Supplied records:
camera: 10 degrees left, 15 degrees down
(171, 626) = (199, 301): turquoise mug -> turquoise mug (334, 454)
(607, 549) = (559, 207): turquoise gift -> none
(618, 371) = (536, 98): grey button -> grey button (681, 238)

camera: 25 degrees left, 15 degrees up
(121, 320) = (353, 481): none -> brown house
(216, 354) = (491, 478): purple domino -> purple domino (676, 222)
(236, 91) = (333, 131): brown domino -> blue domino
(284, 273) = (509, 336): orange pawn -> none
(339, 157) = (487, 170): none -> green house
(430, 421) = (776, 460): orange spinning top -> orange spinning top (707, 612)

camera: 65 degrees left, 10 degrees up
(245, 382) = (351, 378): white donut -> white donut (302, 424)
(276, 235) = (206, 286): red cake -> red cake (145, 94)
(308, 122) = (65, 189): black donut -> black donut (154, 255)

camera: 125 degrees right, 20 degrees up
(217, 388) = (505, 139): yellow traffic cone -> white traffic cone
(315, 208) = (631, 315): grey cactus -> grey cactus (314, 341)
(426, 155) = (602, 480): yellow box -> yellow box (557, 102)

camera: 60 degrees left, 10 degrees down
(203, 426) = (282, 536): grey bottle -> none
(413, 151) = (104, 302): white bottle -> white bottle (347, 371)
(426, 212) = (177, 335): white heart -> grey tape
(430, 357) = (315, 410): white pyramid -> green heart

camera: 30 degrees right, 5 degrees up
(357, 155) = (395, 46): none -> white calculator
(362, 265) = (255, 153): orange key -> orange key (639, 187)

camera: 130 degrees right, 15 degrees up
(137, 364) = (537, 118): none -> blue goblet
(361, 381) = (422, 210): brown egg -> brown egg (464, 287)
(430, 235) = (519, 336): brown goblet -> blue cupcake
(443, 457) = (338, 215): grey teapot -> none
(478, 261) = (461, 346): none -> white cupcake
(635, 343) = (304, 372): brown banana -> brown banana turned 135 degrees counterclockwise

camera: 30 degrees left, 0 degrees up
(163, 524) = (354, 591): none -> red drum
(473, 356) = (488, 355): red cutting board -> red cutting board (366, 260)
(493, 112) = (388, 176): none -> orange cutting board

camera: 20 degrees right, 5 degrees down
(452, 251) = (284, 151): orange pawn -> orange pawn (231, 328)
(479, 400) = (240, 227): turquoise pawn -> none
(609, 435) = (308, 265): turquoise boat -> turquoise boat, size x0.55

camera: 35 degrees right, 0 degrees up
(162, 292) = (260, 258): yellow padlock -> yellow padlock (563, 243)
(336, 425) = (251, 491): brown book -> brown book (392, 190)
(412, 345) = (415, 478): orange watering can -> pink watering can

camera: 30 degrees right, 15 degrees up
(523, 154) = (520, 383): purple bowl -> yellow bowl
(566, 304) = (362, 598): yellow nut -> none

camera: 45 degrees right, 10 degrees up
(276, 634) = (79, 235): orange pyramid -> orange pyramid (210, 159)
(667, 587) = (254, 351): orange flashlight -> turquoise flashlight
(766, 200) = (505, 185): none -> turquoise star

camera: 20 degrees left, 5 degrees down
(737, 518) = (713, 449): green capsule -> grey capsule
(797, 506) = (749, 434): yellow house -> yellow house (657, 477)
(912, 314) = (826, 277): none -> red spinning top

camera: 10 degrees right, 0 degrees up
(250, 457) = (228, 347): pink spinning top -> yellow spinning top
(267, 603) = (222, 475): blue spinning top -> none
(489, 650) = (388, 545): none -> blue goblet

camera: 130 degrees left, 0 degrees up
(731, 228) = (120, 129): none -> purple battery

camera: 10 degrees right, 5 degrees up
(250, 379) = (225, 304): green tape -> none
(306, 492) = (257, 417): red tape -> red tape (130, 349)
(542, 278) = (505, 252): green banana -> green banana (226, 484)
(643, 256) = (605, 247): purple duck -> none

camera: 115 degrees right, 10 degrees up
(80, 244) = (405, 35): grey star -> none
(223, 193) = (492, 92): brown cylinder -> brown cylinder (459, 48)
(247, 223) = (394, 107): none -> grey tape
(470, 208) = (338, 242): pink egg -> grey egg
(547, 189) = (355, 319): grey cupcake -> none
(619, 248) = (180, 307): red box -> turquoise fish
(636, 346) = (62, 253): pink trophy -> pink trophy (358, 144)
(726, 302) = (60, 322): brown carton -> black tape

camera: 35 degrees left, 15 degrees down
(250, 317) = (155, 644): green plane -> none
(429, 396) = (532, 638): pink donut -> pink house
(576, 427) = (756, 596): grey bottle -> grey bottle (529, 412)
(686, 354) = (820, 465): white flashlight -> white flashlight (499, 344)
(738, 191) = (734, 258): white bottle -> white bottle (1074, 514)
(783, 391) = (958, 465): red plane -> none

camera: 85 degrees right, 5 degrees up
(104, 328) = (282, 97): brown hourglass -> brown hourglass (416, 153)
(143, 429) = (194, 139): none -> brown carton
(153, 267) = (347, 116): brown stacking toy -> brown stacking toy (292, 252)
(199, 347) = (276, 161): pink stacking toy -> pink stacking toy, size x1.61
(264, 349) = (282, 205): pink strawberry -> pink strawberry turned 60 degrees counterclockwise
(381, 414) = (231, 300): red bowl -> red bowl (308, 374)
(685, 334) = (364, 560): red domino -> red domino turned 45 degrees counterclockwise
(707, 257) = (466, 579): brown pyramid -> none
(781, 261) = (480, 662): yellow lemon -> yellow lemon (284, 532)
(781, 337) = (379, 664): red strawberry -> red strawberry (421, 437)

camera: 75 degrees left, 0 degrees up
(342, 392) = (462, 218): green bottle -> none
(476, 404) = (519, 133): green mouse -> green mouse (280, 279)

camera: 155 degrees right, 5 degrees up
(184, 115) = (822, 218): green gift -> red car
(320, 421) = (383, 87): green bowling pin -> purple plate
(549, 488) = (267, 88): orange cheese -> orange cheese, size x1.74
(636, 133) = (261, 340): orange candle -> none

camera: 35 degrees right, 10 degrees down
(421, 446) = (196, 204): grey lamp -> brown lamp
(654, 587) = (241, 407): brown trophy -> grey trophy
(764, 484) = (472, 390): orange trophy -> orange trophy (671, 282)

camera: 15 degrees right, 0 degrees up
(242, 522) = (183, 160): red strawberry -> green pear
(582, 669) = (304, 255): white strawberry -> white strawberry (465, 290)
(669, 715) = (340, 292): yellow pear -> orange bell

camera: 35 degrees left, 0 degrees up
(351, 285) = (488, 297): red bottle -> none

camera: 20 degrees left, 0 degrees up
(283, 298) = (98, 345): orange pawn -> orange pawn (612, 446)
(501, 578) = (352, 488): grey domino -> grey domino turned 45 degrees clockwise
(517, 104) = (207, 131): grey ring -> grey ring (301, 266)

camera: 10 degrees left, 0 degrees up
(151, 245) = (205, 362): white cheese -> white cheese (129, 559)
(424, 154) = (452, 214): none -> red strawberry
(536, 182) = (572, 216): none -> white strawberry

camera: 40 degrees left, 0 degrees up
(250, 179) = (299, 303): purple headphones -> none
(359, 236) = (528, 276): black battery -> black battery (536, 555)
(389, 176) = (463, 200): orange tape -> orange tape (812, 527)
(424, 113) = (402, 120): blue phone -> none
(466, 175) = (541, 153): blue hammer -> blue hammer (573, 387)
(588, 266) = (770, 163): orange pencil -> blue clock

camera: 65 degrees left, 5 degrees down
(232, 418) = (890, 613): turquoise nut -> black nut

What is required: Restate the material word for word, but only from its first line through the line containing "(121, 320) = (353, 481): none -> brown house".

Expected answer:
camera: 10 degrees left, 15 degrees down
(171, 626) = (199, 301): turquoise mug -> turquoise mug (334, 454)
(607, 549) = (559, 207): turquoise gift -> none
(618, 371) = (536, 98): grey button -> grey button (681, 238)

camera: 25 degrees left, 15 degrees up
(121, 320) = (353, 481): none -> brown house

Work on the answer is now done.